* [About this exercise]: Reproduce verbatim, line by line, everything from the line containing "building: none -> [485,224,542,273]" to the last line of the listing below; add nothing.

* [Records to use]:
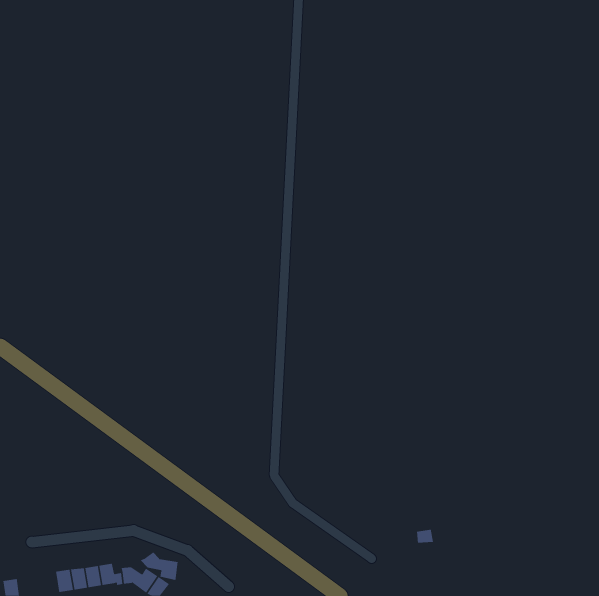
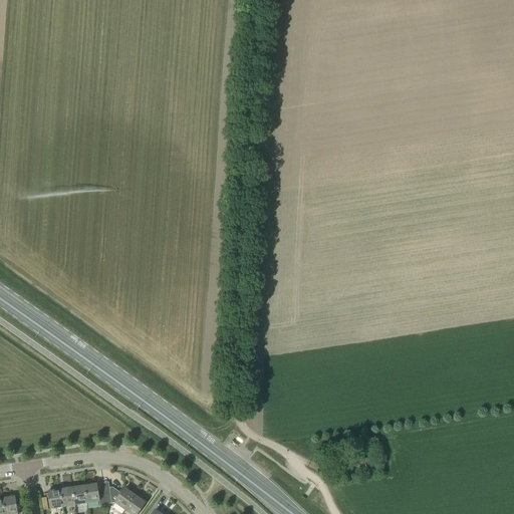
building: [140,551,178,581] -> none

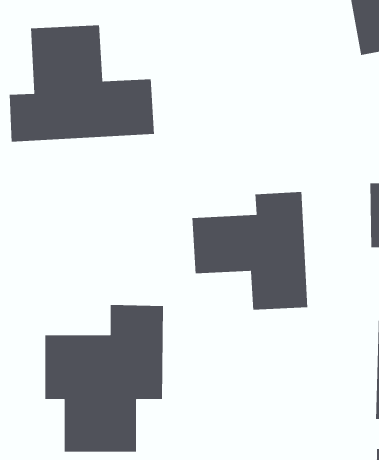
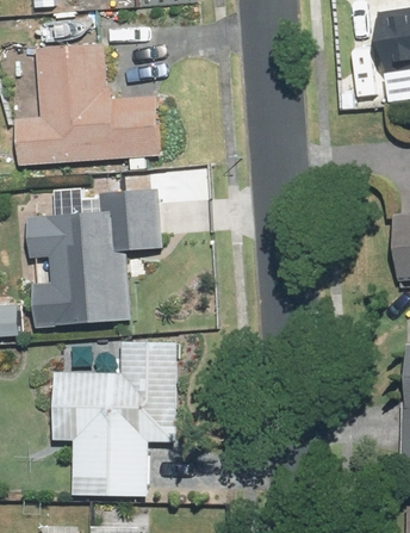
building: none -> [29,188,162,328]
building: [191,191,308,311] -> none

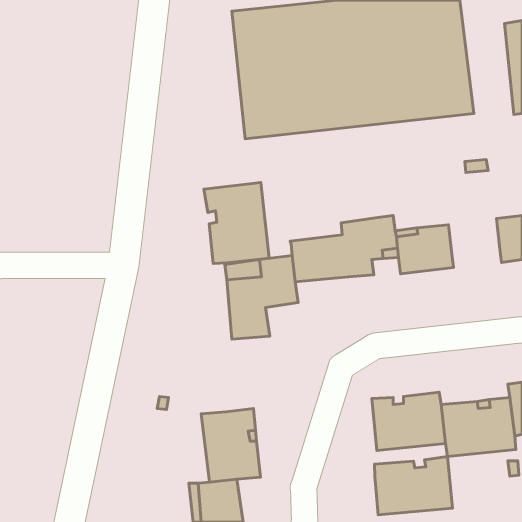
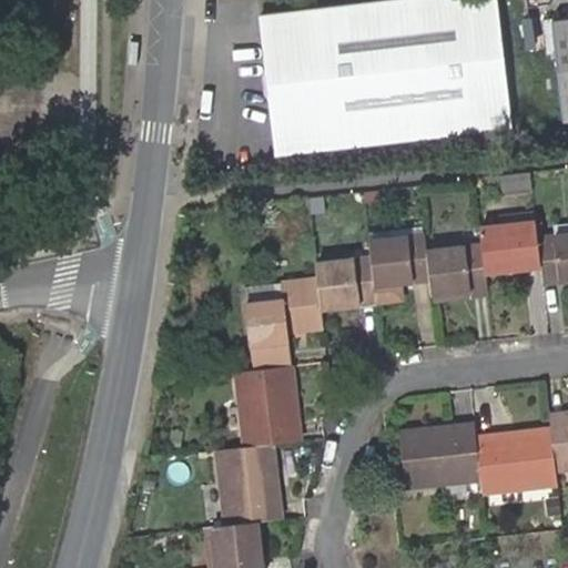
building: [204,182,269,264] -> none
building: none -> [485,224,542,273]
building: none -> [236,365,303,447]
building: [374,457,452,515] -> none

* [Exercise response]:
building: none -> [485,224,542,273]
building: none -> [236,365,303,447]
building: [374,457,452,515] -> none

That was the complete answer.